▶ [Data records]
--- START ---

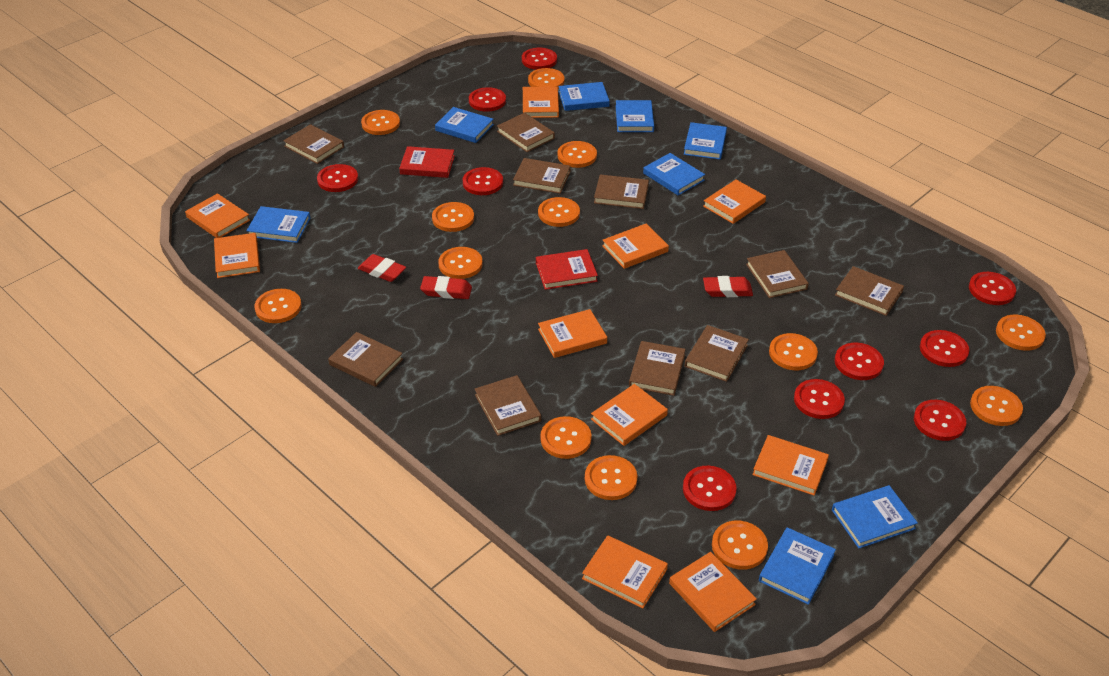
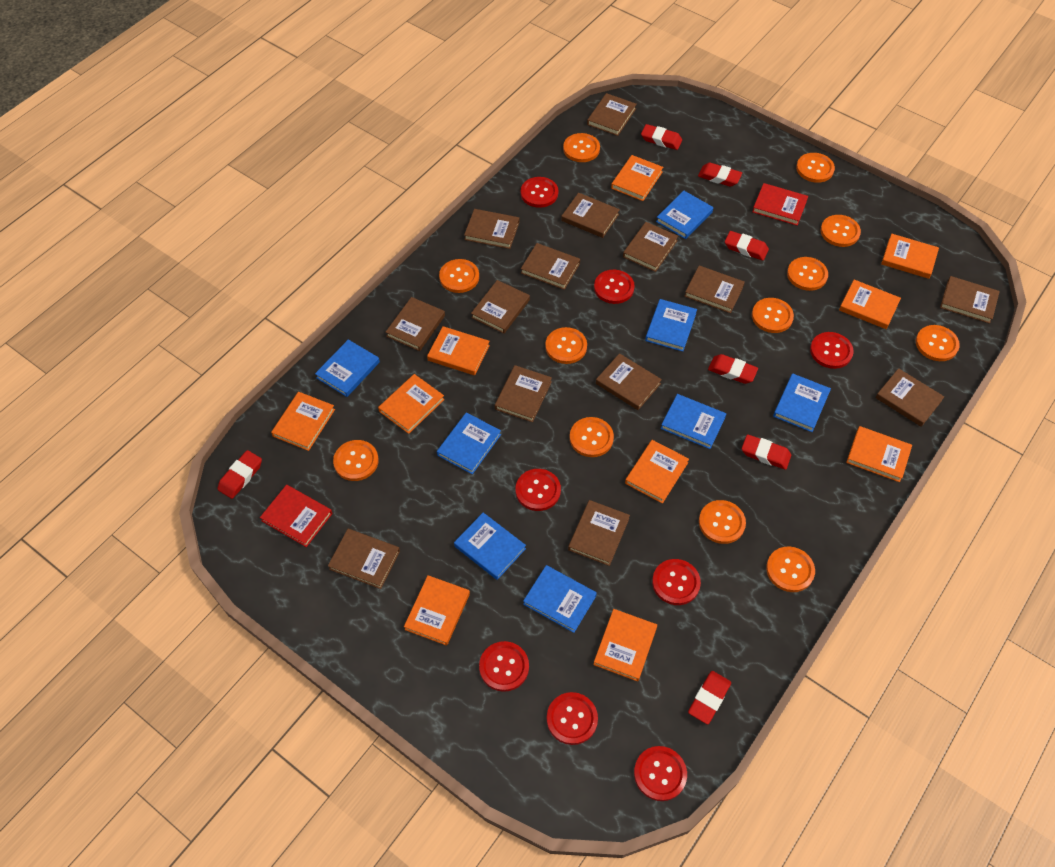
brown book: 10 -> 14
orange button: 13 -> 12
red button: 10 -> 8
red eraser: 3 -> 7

--- END ---
--- START ---

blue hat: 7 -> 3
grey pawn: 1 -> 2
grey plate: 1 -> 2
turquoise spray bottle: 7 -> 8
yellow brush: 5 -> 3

--- END ---

In the listing above, transcribe exactly everything from the line containing "brown book: 10 -> 14" down to the line containing "red eraser: 3 -> 7", including both and nothing more.

▶ [Expected answer]
brown book: 10 -> 14
orange button: 13 -> 12
red button: 10 -> 8
red eraser: 3 -> 7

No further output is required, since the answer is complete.